- Opening Delimiter -
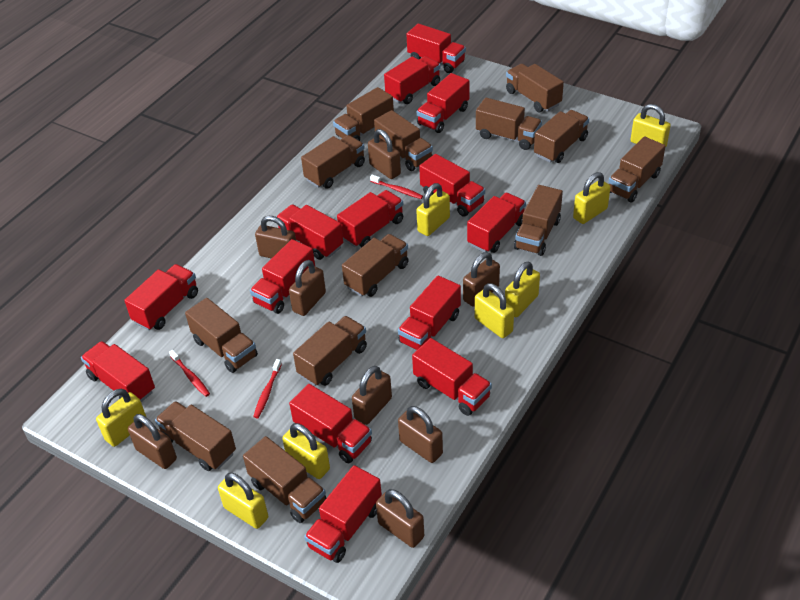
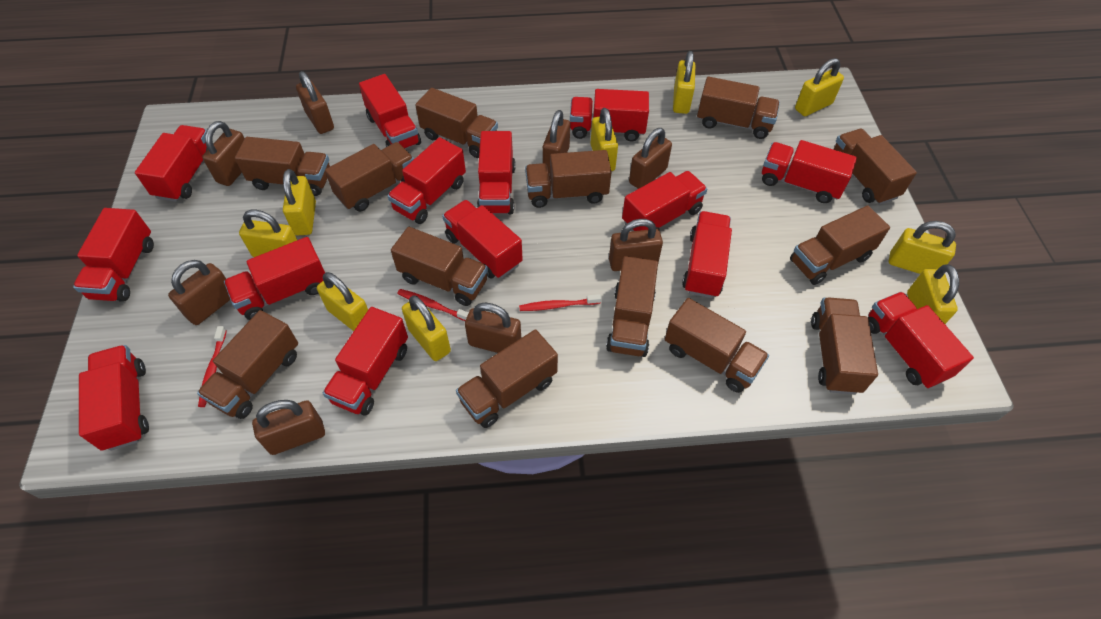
yellow padlock: 8 -> 9

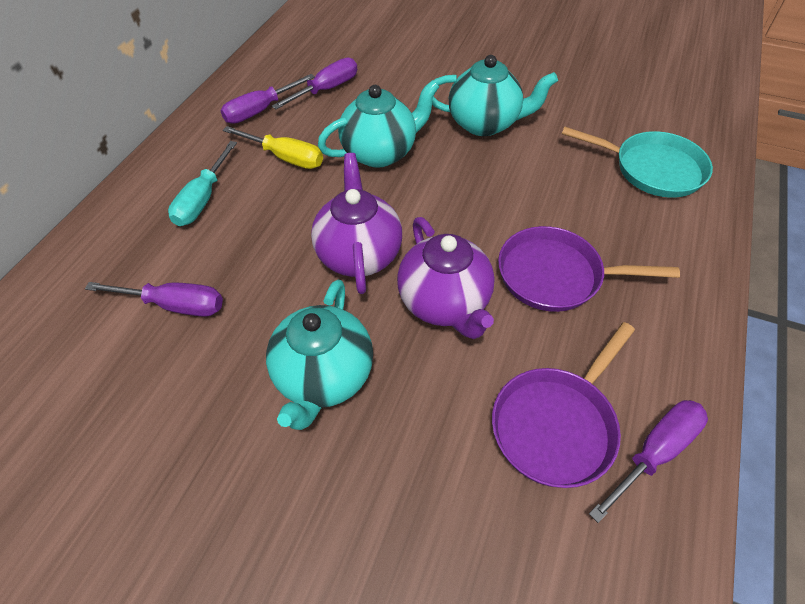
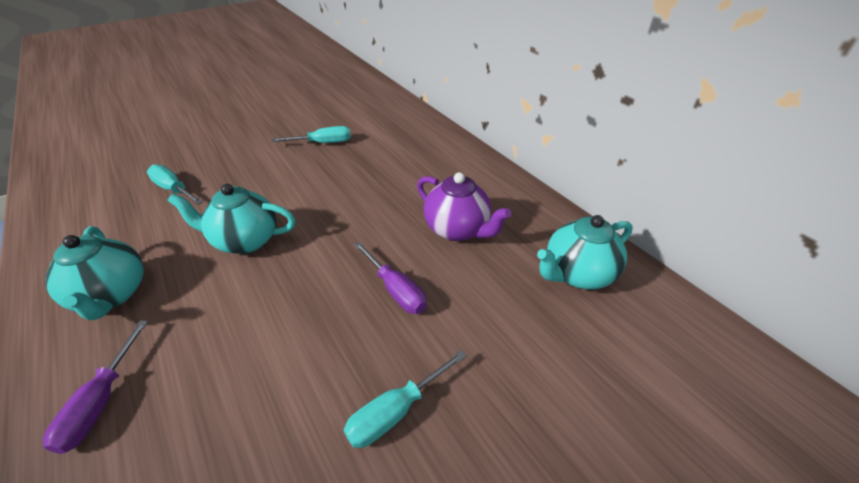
purple pan: 2 -> 0
purple screwdriver: 4 -> 2
purple teapot: 2 -> 1
turquoise pan: 1 -> 0
turquoise screwdriver: 1 -> 3
yellow screwdriver: 1 -> 0

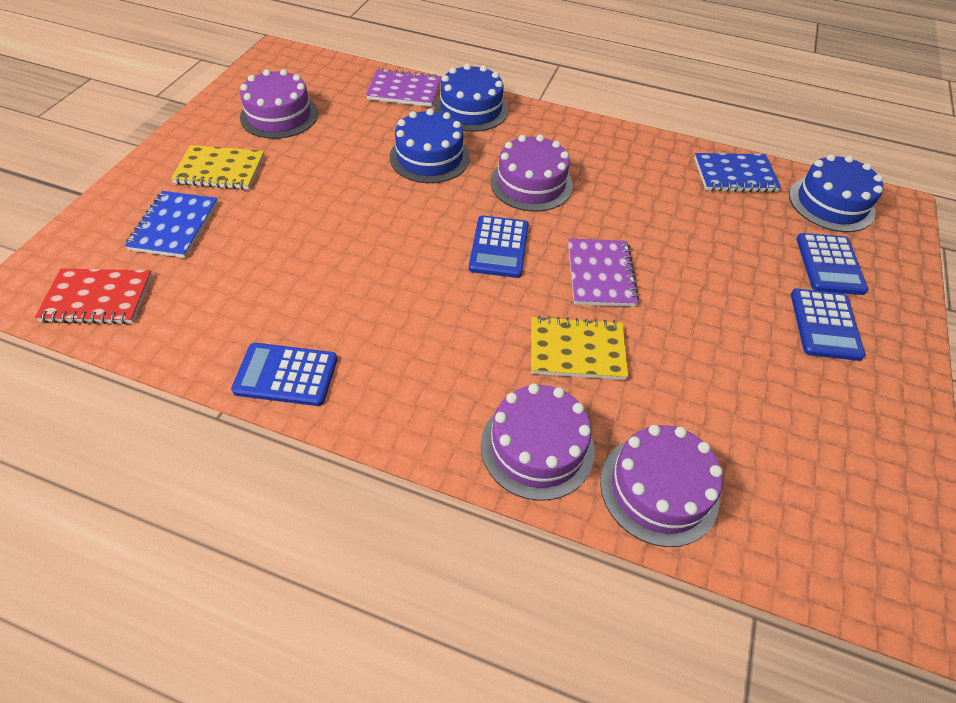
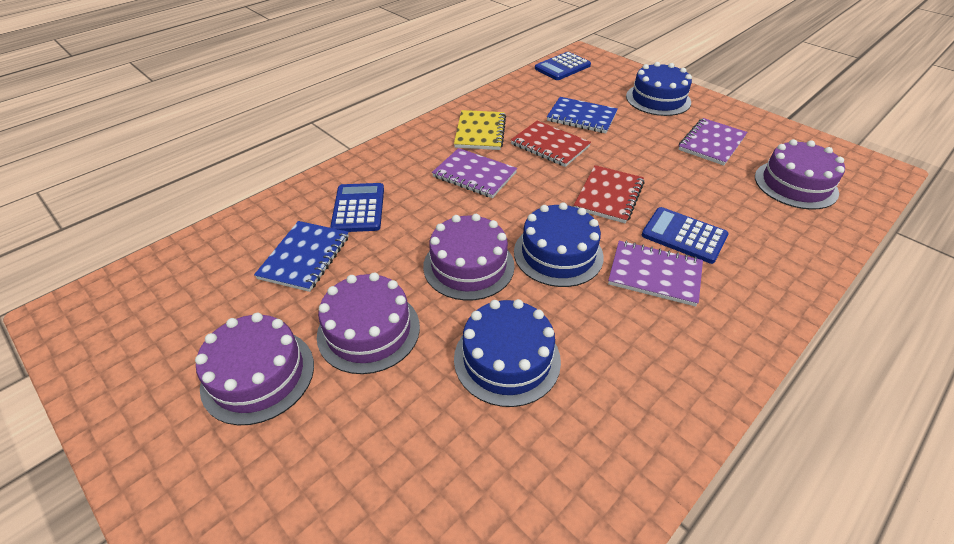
blue calculator: 4 -> 3
purple notebook: 2 -> 3
red notebook: 1 -> 2
yellow notebook: 2 -> 1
- Closing Delimiter -
#### [Directions for this task]
If an entry contains an image, print the rest of that entry exactly and leave the image out.

#### [Exercise response]
yellow padlock: 8 -> 9

purple pan: 2 -> 0
purple screwdriver: 4 -> 2
purple teapot: 2 -> 1
turquoise pan: 1 -> 0
turquoise screwdriver: 1 -> 3
yellow screwdriver: 1 -> 0

blue calculator: 4 -> 3
purple notebook: 2 -> 3
red notebook: 1 -> 2
yellow notebook: 2 -> 1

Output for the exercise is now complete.